[Structured diff data]
*** Block opens ***

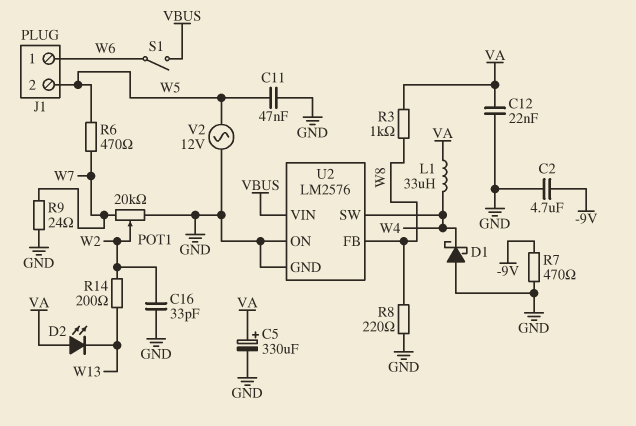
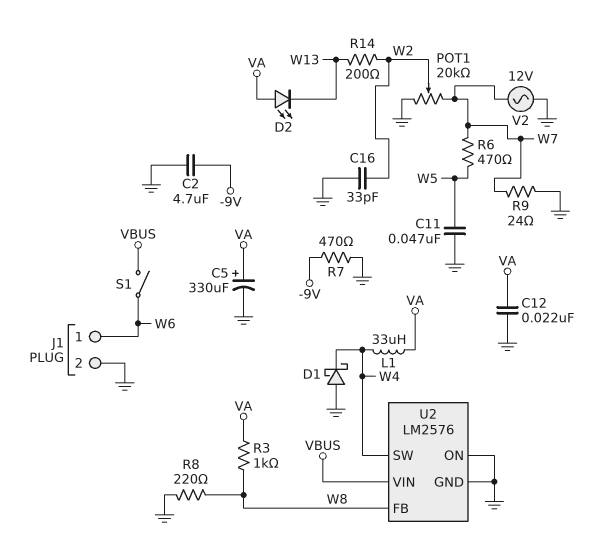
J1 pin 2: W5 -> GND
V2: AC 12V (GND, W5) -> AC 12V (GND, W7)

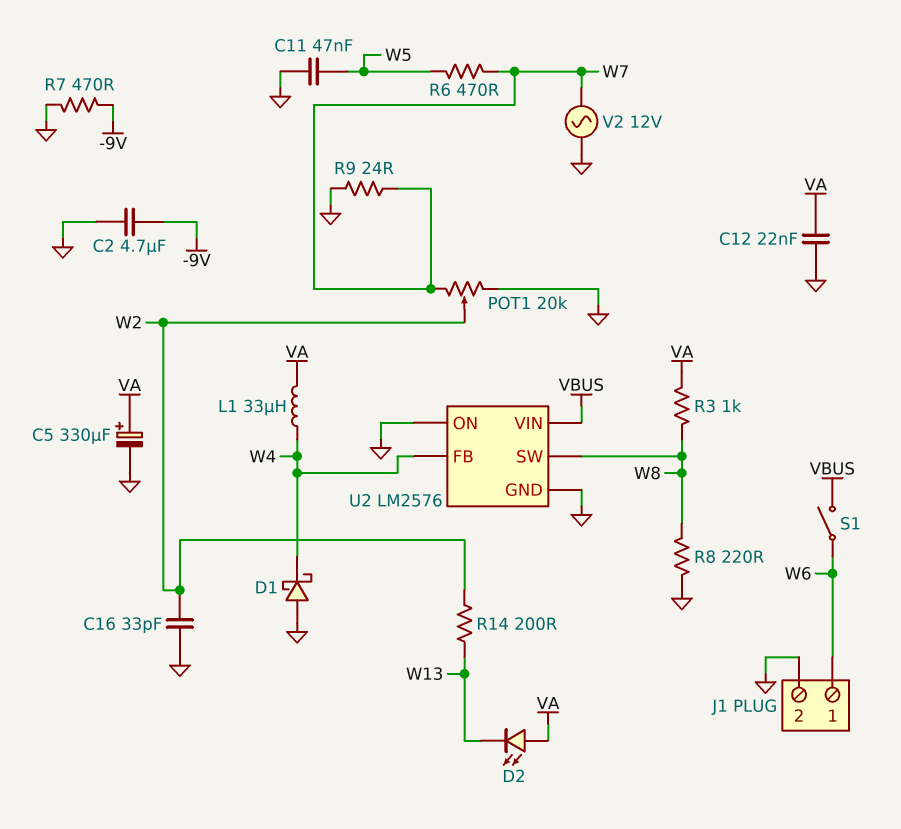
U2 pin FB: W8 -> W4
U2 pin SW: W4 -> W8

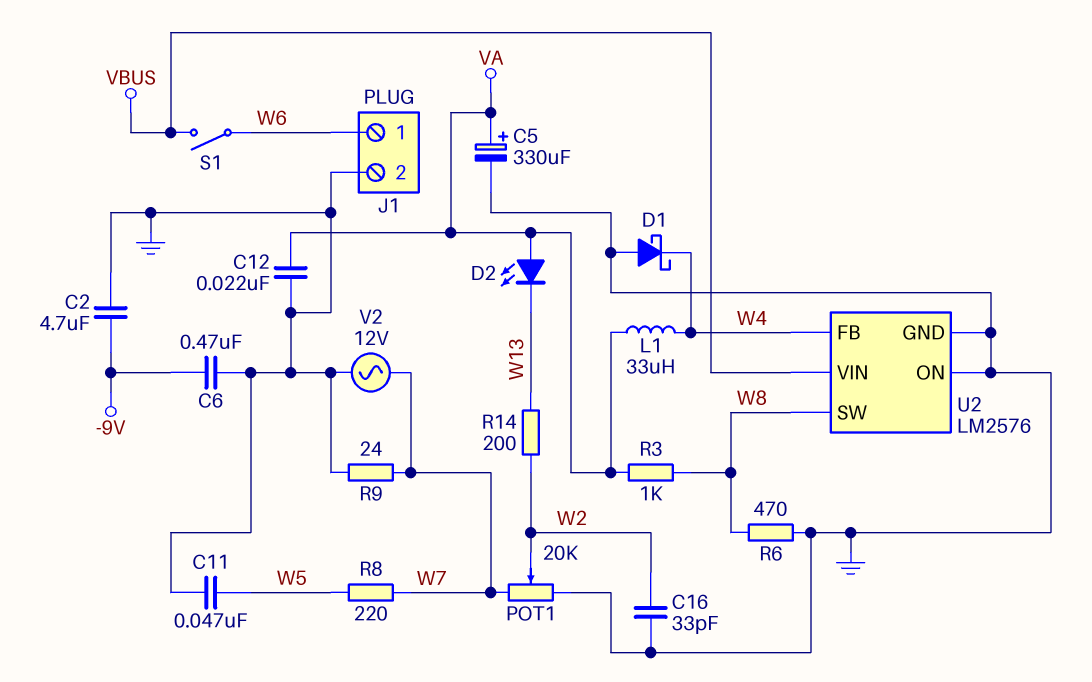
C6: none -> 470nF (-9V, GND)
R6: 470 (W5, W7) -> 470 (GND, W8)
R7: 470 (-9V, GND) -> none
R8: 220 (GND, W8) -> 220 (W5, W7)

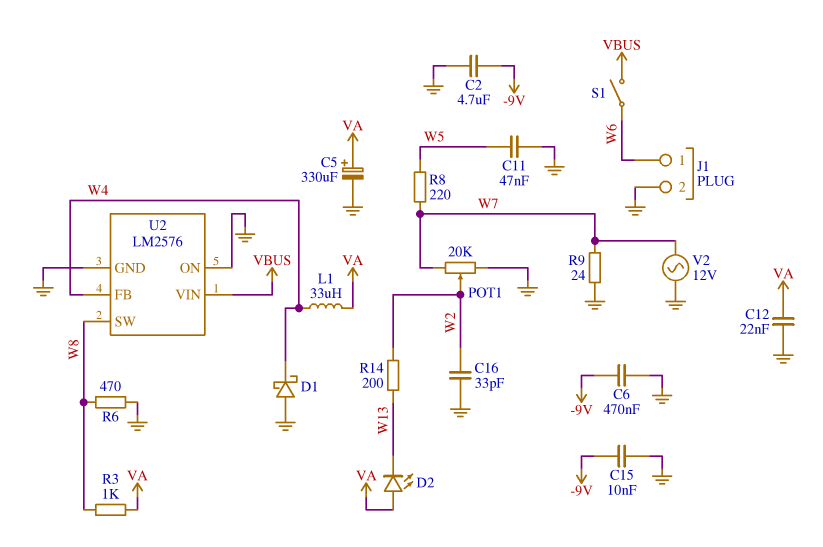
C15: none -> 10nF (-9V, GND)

*** Block closes ***

Go back to the records above and write them out exactly, without the pictures.

J1 pin 2: W5 -> GND
V2: AC 12V (GND, W5) -> AC 12V (GND, W7)

U2 pin FB: W8 -> W4
U2 pin SW: W4 -> W8

C6: none -> 470nF (-9V, GND)
R6: 470 (W5, W7) -> 470 (GND, W8)
R7: 470 (-9V, GND) -> none
R8: 220 (GND, W8) -> 220 (W5, W7)

C15: none -> 10nF (-9V, GND)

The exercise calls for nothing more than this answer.